● Required task
Count the lines in the entries below that contain the string "green", treating uppercase and lowercase letters as distinct. Reply with the number alone.

(Stored items)

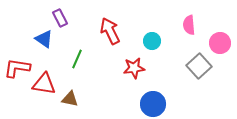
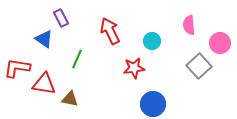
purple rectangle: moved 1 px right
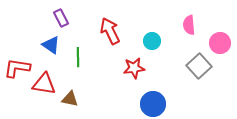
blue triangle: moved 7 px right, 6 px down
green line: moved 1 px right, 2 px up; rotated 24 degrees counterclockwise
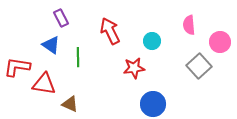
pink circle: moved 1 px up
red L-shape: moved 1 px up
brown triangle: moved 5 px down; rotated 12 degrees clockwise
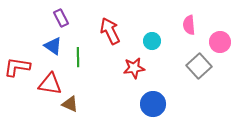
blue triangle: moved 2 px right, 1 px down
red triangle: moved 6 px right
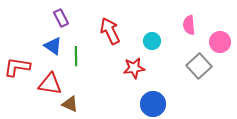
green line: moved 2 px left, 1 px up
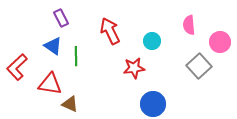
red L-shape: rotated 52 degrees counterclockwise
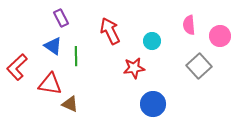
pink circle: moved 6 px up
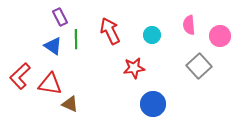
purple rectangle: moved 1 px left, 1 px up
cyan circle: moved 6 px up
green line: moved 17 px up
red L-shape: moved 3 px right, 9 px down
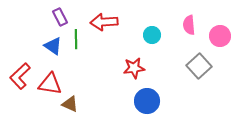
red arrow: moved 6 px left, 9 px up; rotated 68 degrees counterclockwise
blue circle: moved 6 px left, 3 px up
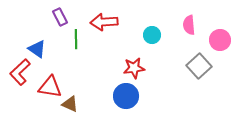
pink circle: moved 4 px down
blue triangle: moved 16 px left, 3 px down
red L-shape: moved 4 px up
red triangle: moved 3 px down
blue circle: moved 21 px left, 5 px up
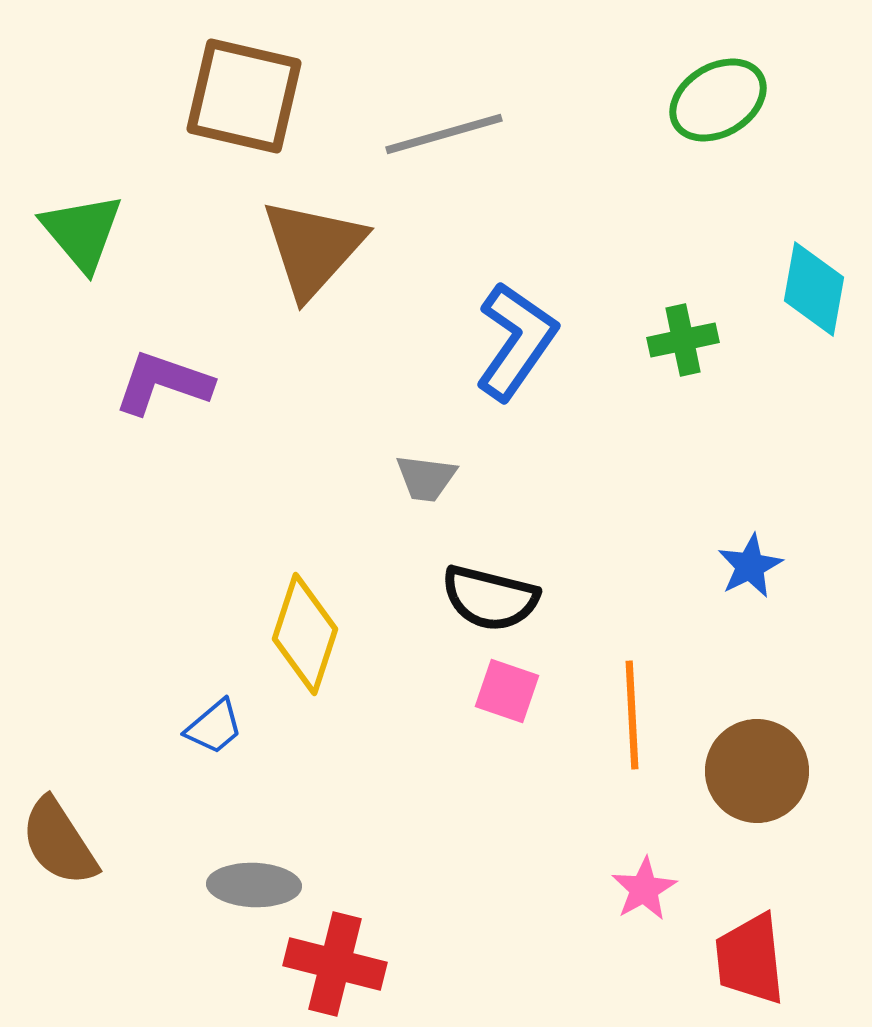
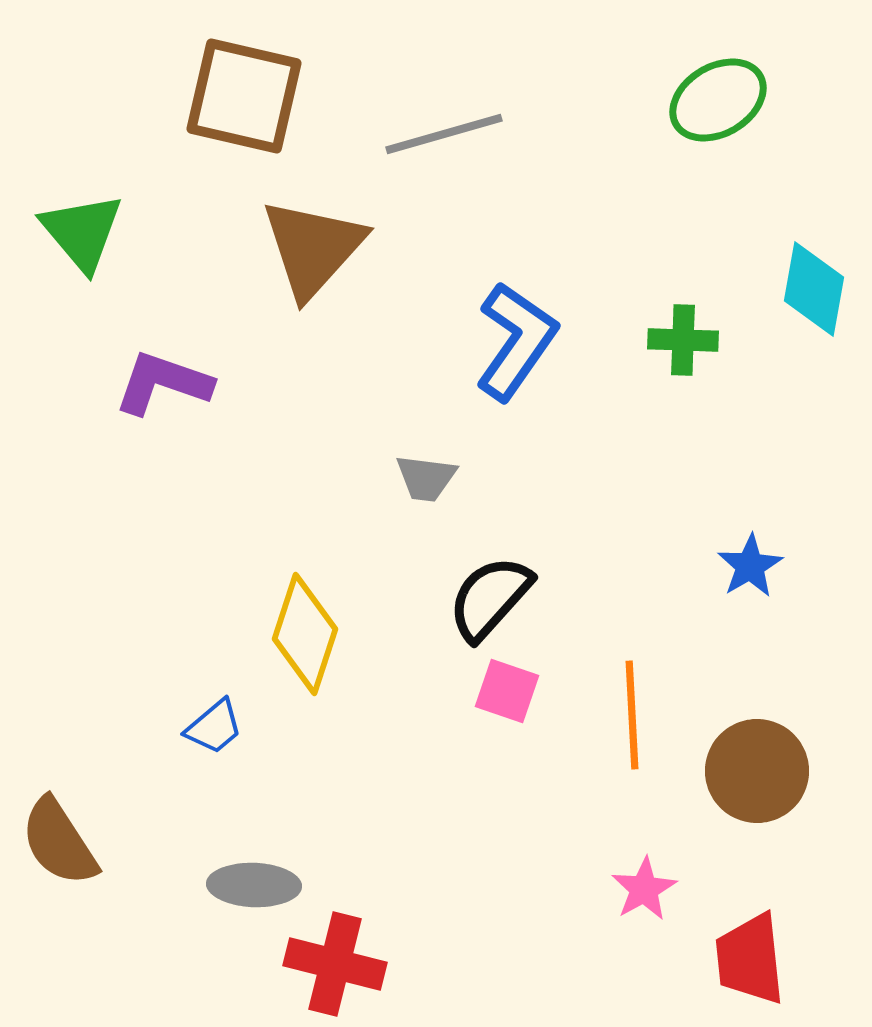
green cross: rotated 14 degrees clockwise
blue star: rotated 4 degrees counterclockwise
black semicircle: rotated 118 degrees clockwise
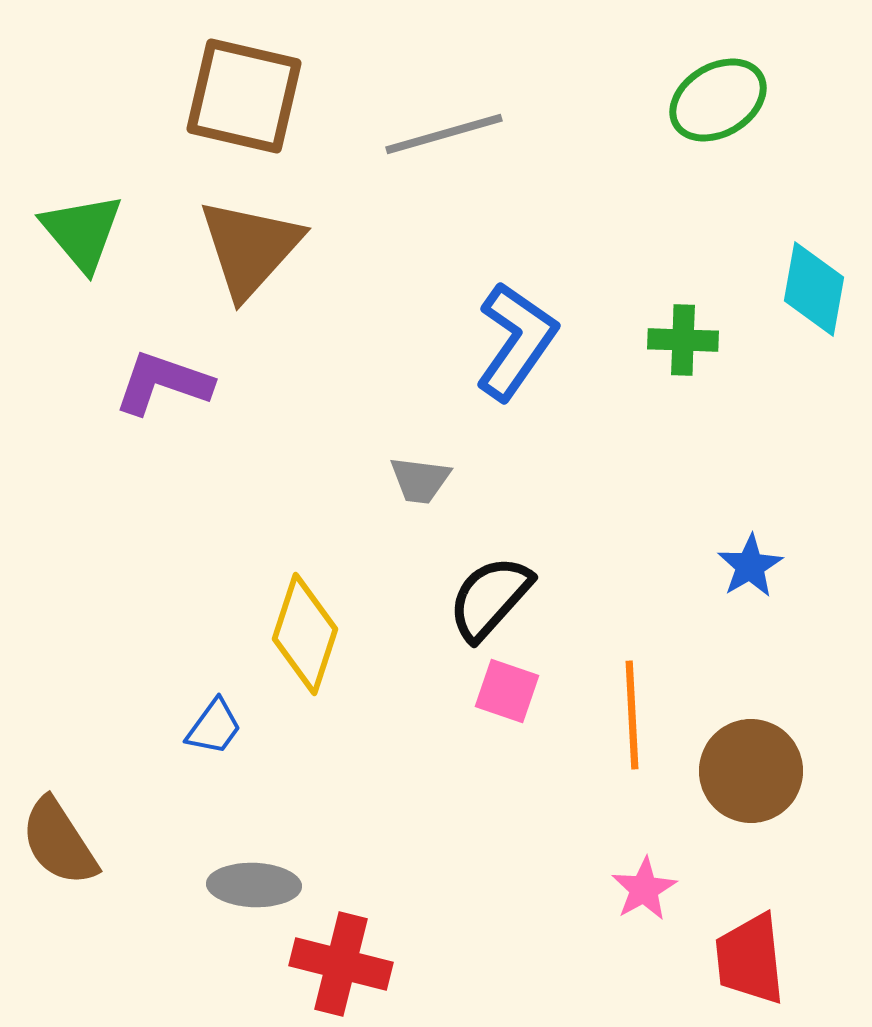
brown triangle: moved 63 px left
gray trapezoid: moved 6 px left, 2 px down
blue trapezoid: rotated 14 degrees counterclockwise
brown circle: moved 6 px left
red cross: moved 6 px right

● Output of the exercise
4